### WORK TO DO
Convert the lines below into a Markdown table with the columns Row and Line, numbering each row and skipping any blank lines. Leave the pictures out of your answer.
### ENTRIES SUPPLIED ###
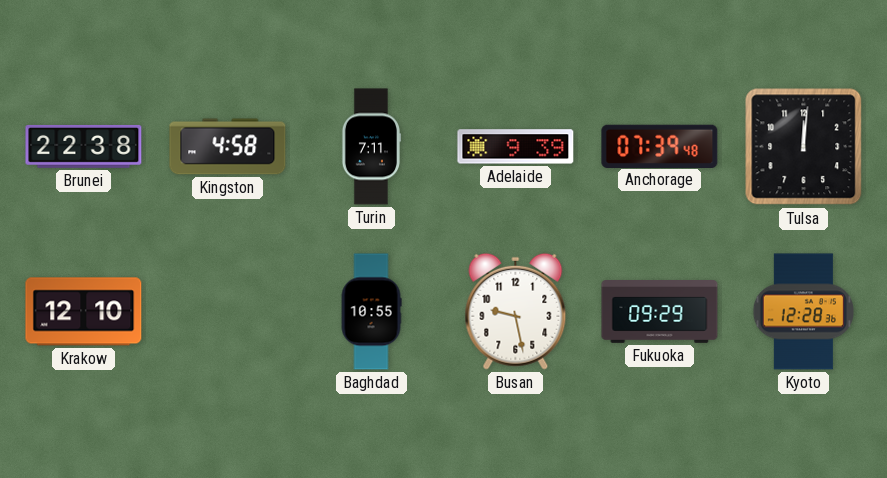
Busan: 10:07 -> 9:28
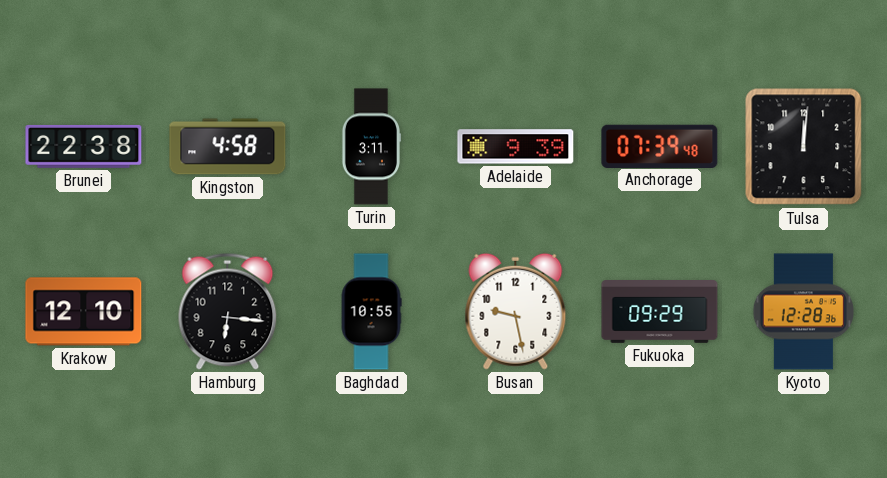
Turin: 7:11 -> 3:11
Hamburg: none -> 6:16
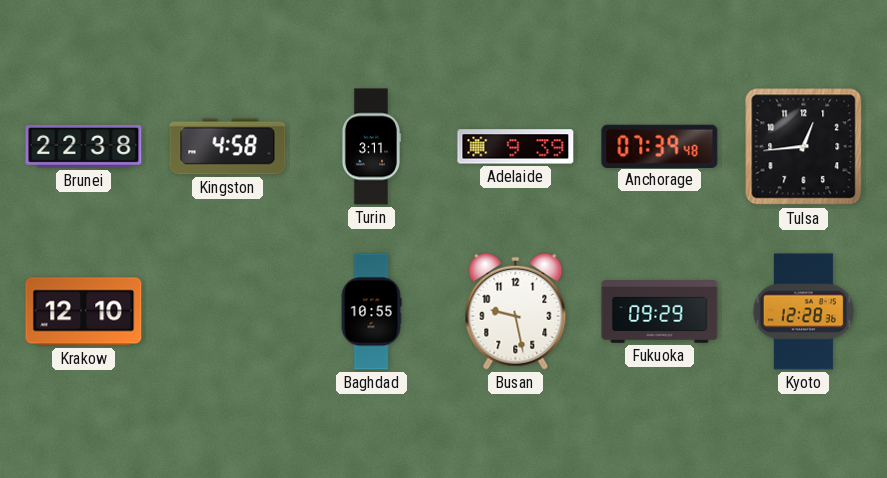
Tulsa: 12:01 -> 12:44
Hamburg: 6:16 -> none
###
### CORRECT RESULT
| Row | Line |
|---|---|
| 1 | Busan: 10:07 -> 9:28 |
| 2 | Turin: 7:11 -> 3:11 |
| 3 | Hamburg: none -> 6:16 |
| 4 | Tulsa: 12:01 -> 12:44 |
| 5 | Hamburg: 6:16 -> none |